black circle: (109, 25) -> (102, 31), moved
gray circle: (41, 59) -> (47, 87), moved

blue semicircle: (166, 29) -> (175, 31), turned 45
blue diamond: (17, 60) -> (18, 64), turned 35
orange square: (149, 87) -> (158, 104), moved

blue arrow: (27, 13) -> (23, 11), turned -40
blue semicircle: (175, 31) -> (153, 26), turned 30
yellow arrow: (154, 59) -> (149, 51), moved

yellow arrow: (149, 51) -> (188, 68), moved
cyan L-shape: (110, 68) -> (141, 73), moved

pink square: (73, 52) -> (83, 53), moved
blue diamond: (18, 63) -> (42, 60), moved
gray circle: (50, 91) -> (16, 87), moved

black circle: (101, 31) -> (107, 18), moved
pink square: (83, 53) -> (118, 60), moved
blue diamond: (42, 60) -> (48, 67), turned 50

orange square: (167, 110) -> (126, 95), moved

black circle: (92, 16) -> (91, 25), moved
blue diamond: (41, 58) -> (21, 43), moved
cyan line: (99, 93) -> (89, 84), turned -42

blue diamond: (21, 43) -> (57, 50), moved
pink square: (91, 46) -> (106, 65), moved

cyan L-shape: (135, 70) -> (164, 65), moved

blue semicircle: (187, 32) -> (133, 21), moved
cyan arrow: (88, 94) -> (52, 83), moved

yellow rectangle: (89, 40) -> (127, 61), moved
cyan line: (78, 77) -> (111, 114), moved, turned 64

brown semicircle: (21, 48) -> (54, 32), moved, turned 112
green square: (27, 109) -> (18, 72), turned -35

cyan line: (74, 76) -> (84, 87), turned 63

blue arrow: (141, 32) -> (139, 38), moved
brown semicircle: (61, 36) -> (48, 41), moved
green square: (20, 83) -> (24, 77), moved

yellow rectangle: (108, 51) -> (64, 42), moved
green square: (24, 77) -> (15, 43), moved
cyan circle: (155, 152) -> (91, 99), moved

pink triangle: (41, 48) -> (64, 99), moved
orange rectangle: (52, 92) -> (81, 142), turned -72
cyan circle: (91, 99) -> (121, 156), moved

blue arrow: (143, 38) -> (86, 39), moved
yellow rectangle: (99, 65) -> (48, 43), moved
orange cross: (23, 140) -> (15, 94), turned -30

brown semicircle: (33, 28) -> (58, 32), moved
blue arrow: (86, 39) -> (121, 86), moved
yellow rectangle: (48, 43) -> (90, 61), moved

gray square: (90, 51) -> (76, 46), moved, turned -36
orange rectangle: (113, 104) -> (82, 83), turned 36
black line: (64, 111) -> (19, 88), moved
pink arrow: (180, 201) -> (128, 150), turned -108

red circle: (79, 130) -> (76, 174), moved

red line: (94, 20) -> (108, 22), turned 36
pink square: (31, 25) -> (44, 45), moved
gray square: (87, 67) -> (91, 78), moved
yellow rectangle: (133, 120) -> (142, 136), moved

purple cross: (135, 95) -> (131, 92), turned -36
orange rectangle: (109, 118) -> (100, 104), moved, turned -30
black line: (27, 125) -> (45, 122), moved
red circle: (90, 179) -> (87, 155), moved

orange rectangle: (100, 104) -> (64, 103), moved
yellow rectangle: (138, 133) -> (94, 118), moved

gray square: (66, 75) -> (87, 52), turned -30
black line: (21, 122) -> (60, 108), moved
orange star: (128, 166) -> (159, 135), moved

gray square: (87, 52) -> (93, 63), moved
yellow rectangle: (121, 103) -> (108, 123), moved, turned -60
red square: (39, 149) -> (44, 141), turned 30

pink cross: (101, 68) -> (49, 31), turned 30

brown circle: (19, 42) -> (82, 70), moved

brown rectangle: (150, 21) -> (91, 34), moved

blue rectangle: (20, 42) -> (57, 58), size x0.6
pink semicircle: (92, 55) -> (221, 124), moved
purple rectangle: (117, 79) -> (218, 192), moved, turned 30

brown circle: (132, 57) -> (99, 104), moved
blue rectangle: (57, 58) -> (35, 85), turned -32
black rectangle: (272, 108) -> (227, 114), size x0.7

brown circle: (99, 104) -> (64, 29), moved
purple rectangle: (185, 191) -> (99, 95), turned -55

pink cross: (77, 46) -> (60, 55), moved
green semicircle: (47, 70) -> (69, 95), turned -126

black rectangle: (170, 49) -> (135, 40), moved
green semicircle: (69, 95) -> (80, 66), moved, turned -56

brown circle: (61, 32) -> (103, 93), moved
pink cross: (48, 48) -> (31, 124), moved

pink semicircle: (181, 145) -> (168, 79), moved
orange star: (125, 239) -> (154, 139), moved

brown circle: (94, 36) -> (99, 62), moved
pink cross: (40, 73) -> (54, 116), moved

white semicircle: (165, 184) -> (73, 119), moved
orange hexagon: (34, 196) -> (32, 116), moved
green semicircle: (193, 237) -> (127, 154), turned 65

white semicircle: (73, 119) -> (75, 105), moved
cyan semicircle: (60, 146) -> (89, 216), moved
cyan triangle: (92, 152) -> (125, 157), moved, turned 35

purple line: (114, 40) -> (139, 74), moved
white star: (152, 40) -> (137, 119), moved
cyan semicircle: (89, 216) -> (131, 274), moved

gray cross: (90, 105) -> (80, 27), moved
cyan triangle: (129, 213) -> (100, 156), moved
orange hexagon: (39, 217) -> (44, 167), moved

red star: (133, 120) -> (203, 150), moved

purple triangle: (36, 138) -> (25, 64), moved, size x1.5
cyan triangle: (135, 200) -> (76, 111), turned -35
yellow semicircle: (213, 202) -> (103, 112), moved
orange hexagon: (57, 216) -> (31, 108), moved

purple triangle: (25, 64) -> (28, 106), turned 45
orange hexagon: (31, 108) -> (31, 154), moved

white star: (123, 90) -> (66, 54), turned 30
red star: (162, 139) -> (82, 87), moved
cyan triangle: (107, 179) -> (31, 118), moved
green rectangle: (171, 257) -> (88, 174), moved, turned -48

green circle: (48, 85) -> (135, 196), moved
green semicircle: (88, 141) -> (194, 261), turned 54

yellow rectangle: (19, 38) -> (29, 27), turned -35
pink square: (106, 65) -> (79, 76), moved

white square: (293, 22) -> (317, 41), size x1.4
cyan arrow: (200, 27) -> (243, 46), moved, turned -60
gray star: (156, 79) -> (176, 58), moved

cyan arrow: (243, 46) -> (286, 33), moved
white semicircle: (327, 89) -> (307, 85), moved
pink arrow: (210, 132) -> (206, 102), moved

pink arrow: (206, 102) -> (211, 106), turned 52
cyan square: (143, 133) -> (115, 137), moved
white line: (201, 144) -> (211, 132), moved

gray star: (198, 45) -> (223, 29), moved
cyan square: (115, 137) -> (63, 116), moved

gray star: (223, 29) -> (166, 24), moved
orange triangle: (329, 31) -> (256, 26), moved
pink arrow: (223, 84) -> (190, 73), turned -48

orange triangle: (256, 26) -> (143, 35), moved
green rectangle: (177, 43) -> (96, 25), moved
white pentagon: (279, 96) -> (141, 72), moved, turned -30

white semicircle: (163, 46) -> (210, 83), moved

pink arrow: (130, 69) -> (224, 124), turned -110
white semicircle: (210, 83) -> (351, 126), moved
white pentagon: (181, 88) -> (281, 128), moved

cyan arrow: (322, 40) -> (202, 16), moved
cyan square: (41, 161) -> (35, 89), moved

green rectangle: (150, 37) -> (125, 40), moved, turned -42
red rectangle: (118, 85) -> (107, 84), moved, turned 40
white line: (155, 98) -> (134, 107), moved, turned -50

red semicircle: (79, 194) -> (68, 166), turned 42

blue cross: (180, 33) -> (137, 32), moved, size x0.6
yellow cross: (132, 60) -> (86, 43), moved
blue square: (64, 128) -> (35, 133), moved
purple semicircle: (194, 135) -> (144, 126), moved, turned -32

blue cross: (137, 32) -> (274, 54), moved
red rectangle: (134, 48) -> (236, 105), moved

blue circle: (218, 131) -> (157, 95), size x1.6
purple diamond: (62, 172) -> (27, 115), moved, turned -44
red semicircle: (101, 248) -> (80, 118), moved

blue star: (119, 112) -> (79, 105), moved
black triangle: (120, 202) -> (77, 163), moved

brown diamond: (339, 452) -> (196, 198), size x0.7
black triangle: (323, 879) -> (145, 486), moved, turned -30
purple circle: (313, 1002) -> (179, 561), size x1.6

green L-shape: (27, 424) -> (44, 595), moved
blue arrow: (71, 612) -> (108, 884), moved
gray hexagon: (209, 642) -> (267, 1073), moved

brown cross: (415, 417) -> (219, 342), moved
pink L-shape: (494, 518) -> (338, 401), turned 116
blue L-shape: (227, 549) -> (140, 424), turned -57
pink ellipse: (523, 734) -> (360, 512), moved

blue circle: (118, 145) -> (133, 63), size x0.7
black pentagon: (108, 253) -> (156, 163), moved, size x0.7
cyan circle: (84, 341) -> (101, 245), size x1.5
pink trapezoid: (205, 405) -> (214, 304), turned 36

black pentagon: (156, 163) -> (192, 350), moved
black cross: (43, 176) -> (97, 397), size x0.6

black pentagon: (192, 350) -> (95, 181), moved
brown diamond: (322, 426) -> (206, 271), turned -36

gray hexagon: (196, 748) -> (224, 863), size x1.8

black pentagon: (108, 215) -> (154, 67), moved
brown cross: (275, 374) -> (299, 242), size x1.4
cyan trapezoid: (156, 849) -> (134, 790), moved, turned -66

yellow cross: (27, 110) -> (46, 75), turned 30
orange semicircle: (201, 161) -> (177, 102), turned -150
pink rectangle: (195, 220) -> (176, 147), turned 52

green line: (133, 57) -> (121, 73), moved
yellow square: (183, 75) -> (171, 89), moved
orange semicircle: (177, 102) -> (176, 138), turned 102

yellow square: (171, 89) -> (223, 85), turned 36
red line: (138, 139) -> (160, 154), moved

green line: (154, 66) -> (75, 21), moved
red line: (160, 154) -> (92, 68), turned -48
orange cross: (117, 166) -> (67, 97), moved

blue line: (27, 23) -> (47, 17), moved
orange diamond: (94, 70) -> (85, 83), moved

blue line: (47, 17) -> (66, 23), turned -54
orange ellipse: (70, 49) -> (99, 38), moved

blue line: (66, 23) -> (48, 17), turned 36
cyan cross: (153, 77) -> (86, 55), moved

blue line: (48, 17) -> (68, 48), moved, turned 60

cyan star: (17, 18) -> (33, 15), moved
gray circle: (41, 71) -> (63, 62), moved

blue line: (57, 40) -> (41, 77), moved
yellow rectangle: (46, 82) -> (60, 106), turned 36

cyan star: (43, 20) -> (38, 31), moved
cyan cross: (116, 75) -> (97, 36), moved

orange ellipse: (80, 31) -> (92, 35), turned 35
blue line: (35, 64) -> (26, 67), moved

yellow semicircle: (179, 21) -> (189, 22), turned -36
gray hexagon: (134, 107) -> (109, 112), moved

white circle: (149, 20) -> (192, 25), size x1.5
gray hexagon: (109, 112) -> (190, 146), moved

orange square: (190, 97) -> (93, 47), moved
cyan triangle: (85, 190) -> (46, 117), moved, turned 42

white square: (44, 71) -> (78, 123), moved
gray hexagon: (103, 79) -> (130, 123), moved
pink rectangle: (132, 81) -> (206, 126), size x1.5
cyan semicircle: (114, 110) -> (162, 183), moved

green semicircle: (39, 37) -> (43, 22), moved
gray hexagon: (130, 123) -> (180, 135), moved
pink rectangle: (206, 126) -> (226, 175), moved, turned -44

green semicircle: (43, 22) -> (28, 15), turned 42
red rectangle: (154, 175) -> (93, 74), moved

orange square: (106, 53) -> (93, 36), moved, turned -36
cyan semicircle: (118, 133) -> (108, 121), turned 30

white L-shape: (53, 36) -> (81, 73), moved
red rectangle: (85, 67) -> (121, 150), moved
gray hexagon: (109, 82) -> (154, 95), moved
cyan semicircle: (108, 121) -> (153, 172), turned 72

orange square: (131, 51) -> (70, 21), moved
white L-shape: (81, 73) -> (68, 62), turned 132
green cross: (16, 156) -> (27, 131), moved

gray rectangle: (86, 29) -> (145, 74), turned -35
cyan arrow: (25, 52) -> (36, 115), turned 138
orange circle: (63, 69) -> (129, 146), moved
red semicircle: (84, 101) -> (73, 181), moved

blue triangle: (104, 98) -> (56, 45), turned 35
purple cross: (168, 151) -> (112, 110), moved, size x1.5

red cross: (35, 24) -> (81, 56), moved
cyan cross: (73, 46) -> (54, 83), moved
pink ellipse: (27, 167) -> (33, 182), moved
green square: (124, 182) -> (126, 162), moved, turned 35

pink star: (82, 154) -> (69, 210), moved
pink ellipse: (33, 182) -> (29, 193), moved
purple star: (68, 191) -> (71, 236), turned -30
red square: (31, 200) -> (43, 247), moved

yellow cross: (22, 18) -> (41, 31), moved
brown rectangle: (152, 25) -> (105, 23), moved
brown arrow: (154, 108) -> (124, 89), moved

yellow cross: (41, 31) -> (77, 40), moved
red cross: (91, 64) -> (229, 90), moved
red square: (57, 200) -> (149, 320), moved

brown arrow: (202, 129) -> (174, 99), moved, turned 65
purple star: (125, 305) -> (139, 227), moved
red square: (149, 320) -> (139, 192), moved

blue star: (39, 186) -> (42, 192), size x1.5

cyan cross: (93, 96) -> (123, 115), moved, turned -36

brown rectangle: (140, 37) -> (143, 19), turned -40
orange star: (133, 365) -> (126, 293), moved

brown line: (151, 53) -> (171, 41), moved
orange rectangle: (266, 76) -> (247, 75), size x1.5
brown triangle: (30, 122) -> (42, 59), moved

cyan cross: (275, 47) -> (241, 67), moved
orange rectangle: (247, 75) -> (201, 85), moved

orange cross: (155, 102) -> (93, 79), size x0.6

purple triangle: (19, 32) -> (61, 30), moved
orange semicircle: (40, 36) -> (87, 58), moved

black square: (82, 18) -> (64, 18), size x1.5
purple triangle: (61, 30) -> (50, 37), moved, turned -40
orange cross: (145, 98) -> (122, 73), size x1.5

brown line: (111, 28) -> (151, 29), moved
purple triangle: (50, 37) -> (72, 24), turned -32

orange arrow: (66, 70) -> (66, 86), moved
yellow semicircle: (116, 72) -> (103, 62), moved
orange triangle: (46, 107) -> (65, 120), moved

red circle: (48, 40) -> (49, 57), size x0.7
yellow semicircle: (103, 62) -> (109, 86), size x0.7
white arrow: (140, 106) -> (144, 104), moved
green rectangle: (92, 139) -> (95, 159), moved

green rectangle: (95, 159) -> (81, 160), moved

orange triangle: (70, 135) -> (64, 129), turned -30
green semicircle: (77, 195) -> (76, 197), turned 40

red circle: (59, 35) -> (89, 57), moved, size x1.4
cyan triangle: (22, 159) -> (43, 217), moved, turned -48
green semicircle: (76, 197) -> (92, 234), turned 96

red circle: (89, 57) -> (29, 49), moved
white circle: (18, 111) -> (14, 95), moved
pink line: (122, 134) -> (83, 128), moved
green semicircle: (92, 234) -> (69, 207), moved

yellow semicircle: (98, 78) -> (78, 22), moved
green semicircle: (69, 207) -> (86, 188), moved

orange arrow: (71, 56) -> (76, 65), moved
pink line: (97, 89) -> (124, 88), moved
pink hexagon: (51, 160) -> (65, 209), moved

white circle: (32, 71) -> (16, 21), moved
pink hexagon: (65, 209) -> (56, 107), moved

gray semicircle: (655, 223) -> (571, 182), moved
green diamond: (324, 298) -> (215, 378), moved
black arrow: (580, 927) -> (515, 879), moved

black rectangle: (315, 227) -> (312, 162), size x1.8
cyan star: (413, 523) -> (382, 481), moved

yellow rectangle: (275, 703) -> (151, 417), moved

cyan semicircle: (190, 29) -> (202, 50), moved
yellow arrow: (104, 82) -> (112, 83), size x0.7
━━━━━━━━━━━━━━━━━━━━
Taking the lines above, repeat exactly those from the line that contains "yellow rectangle: (138, 133)" through the line that contains "pink cross: (40, 73) -> (54, 116), moved", and both of those lines as well. Include nothing else.

▸ PROBLEM SOLUTION:
yellow rectangle: (138, 133) -> (94, 118), moved

gray square: (66, 75) -> (87, 52), turned -30
black line: (21, 122) -> (60, 108), moved
orange star: (128, 166) -> (159, 135), moved

gray square: (87, 52) -> (93, 63), moved
yellow rectangle: (121, 103) -> (108, 123), moved, turned -60
red square: (39, 149) -> (44, 141), turned 30

pink cross: (101, 68) -> (49, 31), turned 30

brown circle: (19, 42) -> (82, 70), moved

brown rectangle: (150, 21) -> (91, 34), moved

blue rectangle: (20, 42) -> (57, 58), size x0.6
pink semicircle: (92, 55) -> (221, 124), moved
purple rectangle: (117, 79) -> (218, 192), moved, turned 30

brown circle: (132, 57) -> (99, 104), moved
blue rectangle: (57, 58) -> (35, 85), turned -32
black rectangle: (272, 108) -> (227, 114), size x0.7

brown circle: (99, 104) -> (64, 29), moved
purple rectangle: (185, 191) -> (99, 95), turned -55

pink cross: (77, 46) -> (60, 55), moved
green semicircle: (47, 70) -> (69, 95), turned -126

black rectangle: (170, 49) -> (135, 40), moved
green semicircle: (69, 95) -> (80, 66), moved, turned -56

brown circle: (61, 32) -> (103, 93), moved
pink cross: (48, 48) -> (31, 124), moved

pink semicircle: (181, 145) -> (168, 79), moved
orange star: (125, 239) -> (154, 139), moved

brown circle: (94, 36) -> (99, 62), moved
pink cross: (40, 73) -> (54, 116), moved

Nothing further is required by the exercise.